The data:
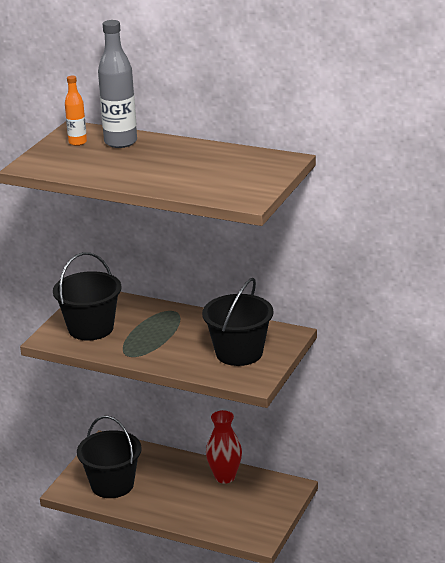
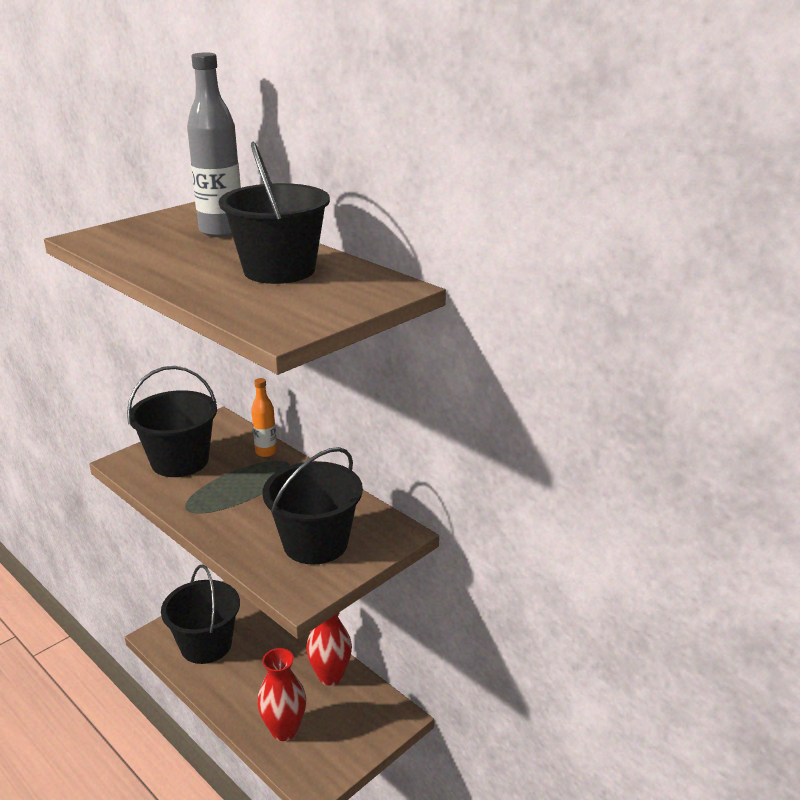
camera: 20 degrees right, 0 degrees up
(77, 142) = (174, 223): orange bottle -> orange bottle (266, 452)
(198, 163) = (279, 270): none -> black bucket
(215, 517) = (284, 730): none -> red vase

Exercise description: Give the material above again exactly as it stands, minus any images.

Exercise response:
camera: 20 degrees right, 0 degrees up
(77, 142) = (174, 223): orange bottle -> orange bottle (266, 452)
(198, 163) = (279, 270): none -> black bucket
(215, 517) = (284, 730): none -> red vase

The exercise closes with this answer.